§ EXERCISE PROMPT
The answer is the number of lines in the data that contain the word "orange"; give it alone.

§ EXTRACTED ENTRIES
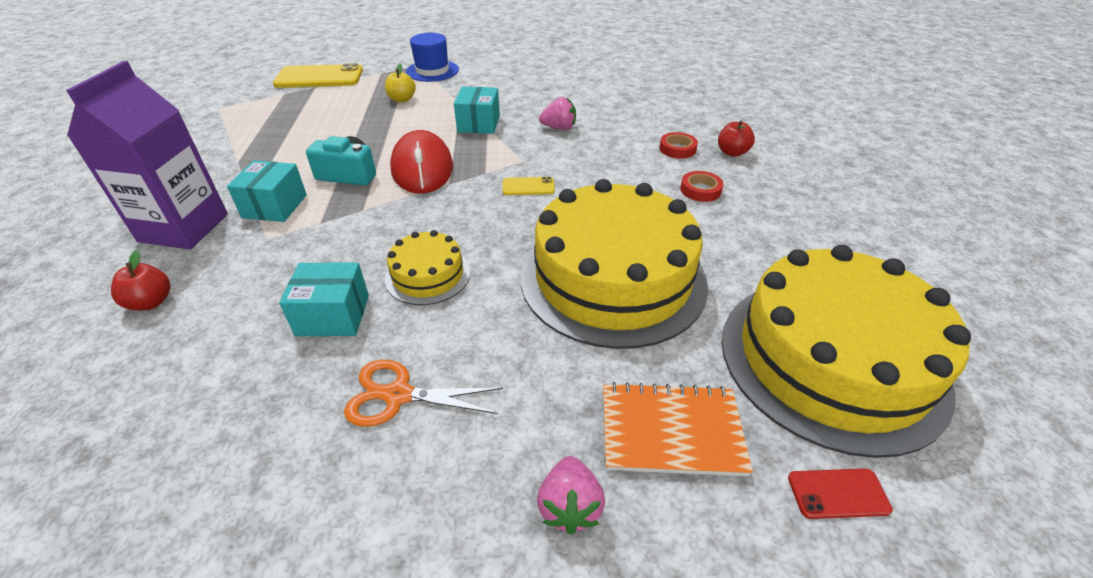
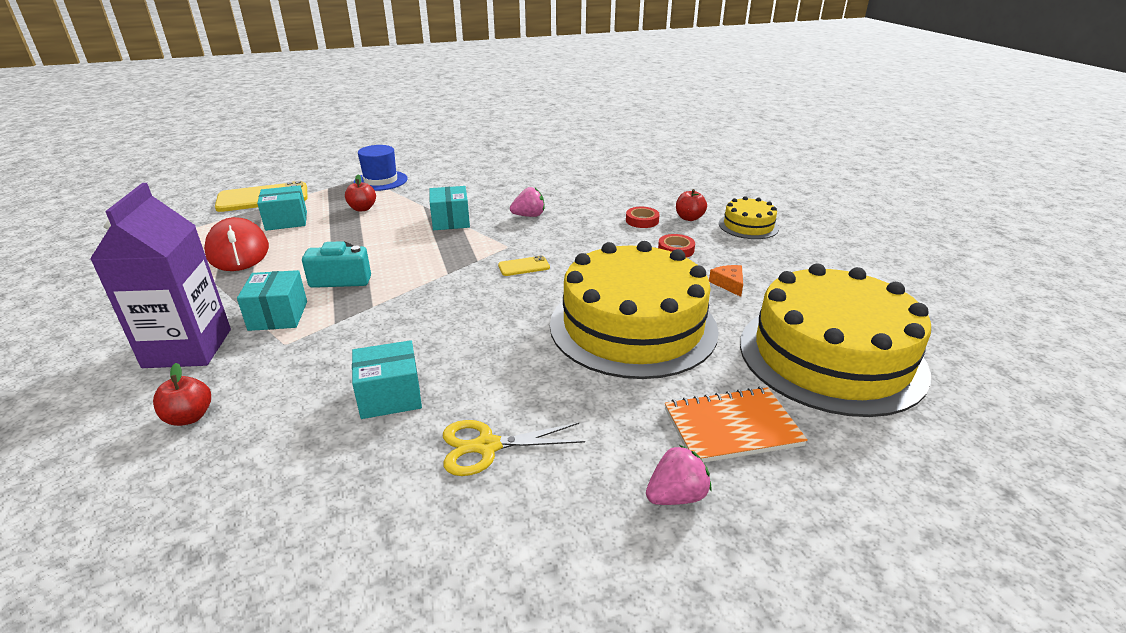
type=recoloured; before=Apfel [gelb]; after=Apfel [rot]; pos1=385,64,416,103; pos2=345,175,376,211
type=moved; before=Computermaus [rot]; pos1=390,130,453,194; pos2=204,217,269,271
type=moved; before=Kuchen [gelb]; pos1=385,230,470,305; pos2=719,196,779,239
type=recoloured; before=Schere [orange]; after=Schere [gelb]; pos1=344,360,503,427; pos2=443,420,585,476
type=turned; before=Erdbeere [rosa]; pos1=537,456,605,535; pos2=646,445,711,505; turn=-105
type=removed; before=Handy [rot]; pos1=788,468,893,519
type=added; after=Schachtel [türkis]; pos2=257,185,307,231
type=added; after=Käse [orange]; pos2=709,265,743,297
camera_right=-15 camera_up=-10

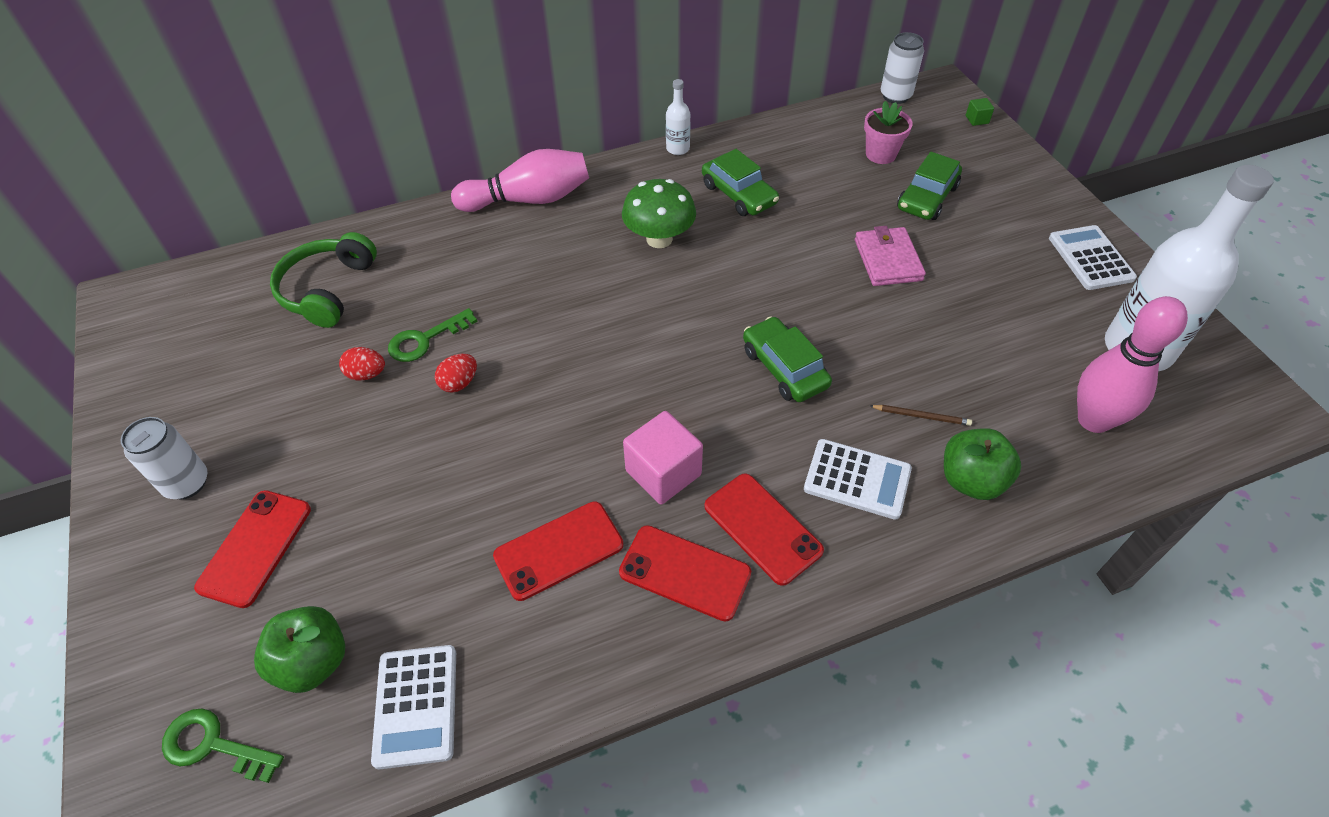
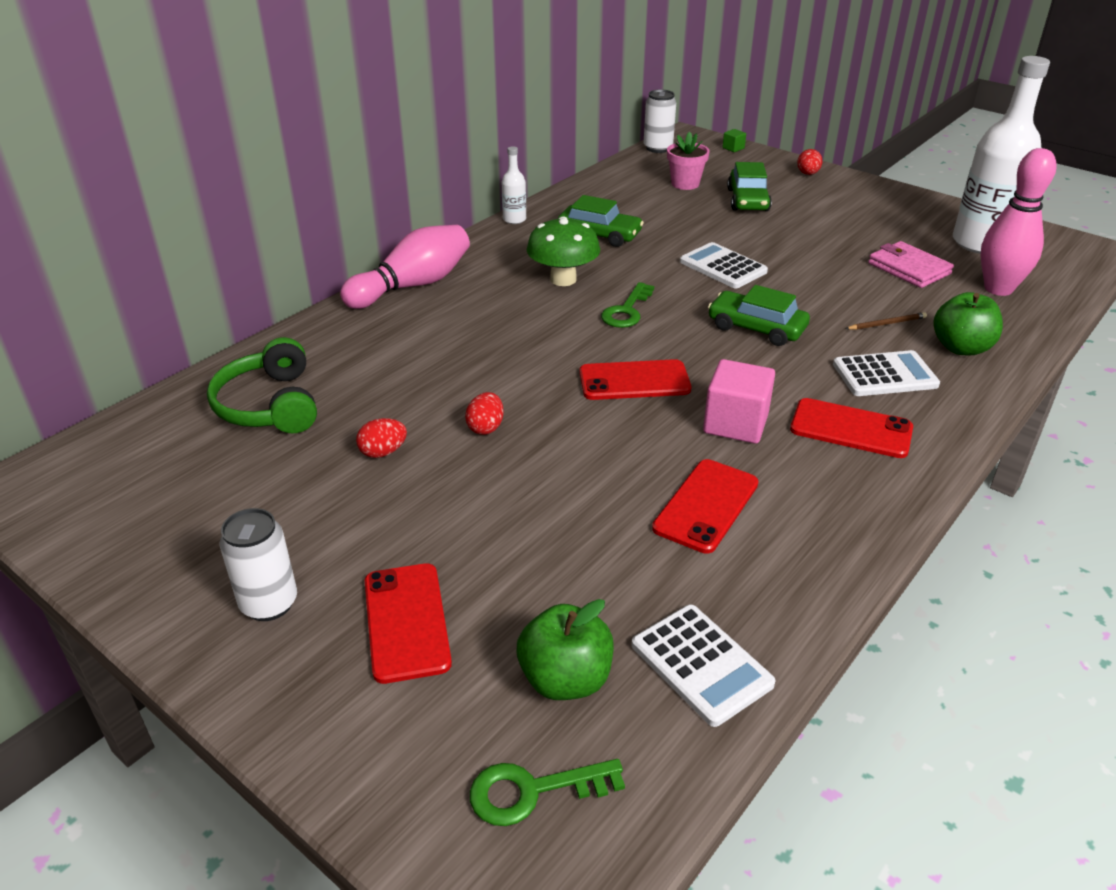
type=moved; before=Taschenrechner [weiß]; pos1=1049,225,1137,290; pos2=680,242,768,288
type=moved; before=Geldbörse [rosa]; pos1=855,226,926,286; pos2=868,241,954,288
type=moved; before=Schlüssel [grün]; pos1=388,308,478,362; pos2=601,282,654,328
type=moved; before=Handy [rot]; pos1=619,525,751,621; pos2=579,359,691,400
type=added; after=Ei [rot]; pos2=797,149,822,175
camera_right=-30 camera_up=-15

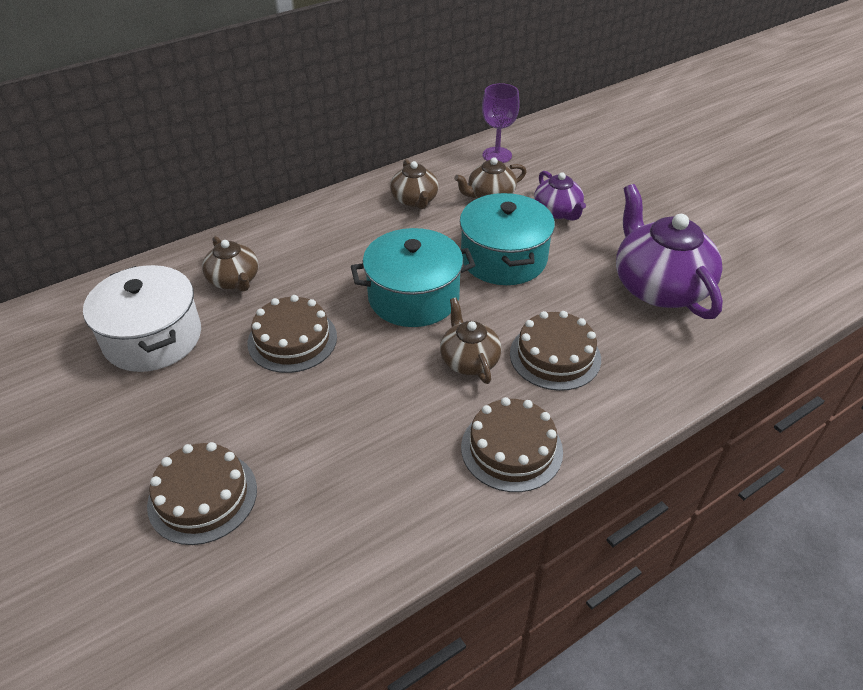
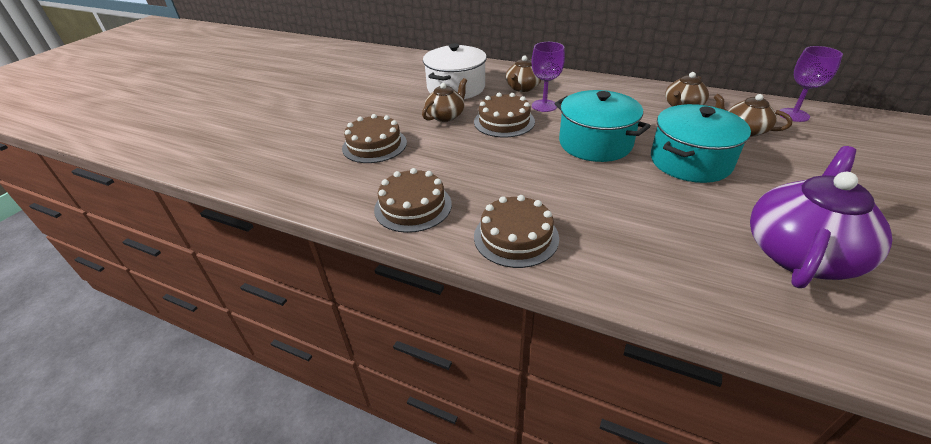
type=removed; before=Teekanne [lila]; pos1=534,171,586,221
type=moved; before=Teekanne [braun]; pos1=440,298,502,384; pos2=422,78,467,122
type=moved; before=Kuchen [braun]; pos1=510,311,601,391; pos2=374,168,452,233
type=added; after=Kelch [lila]; pos2=532,42,565,112
camera_right=60 camera_up=-5

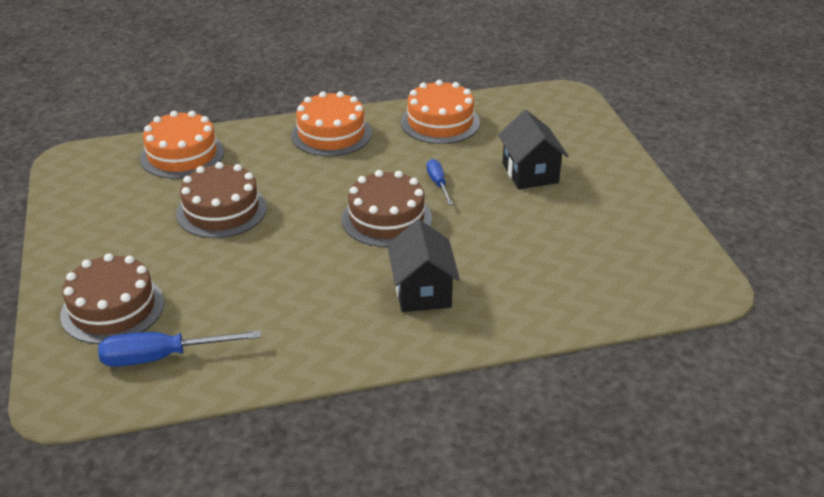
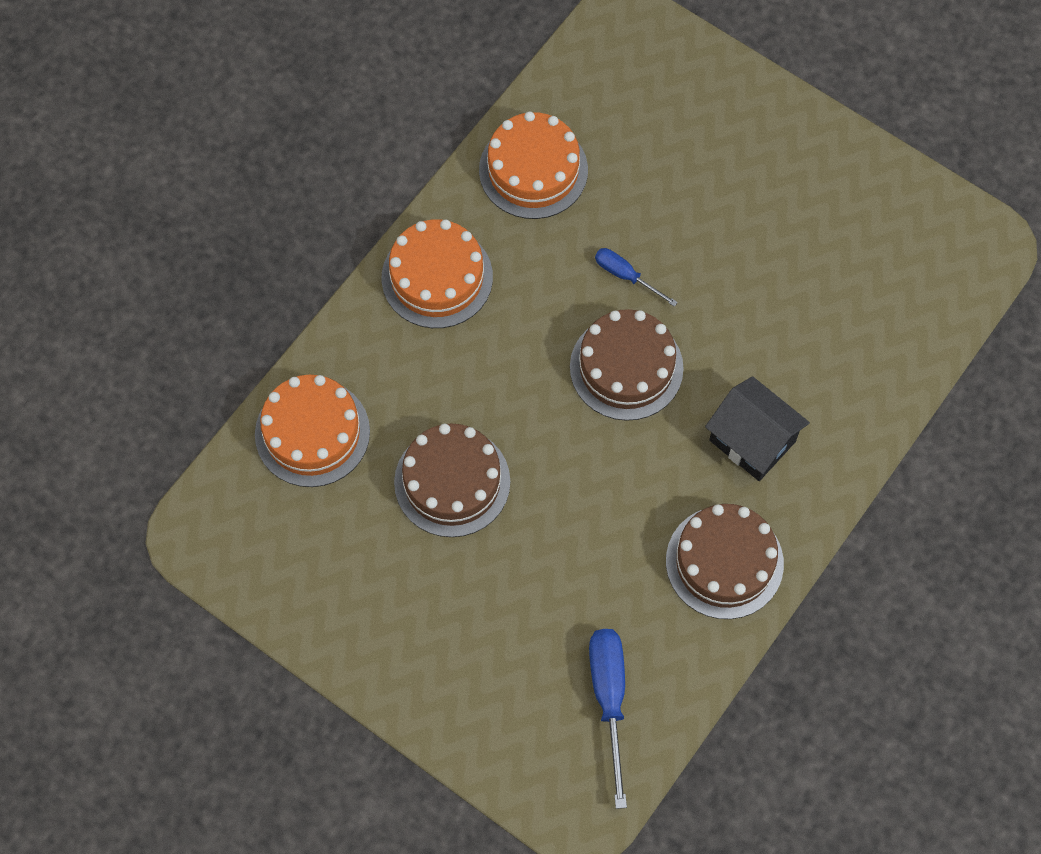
type=removed; before=Haus [schwarz]; pos1=498,110,568,189
type=moved; before=Kuchen [braun]; pos1=60,253,164,344; pos2=666,504,784,619
type=turned; before=Schraubenzieher [blau]; pos1=98,330,261,367; pos2=589,629,627,809; turn=135
camera_right=-40 camera_up=30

§ ANSWER AREA
2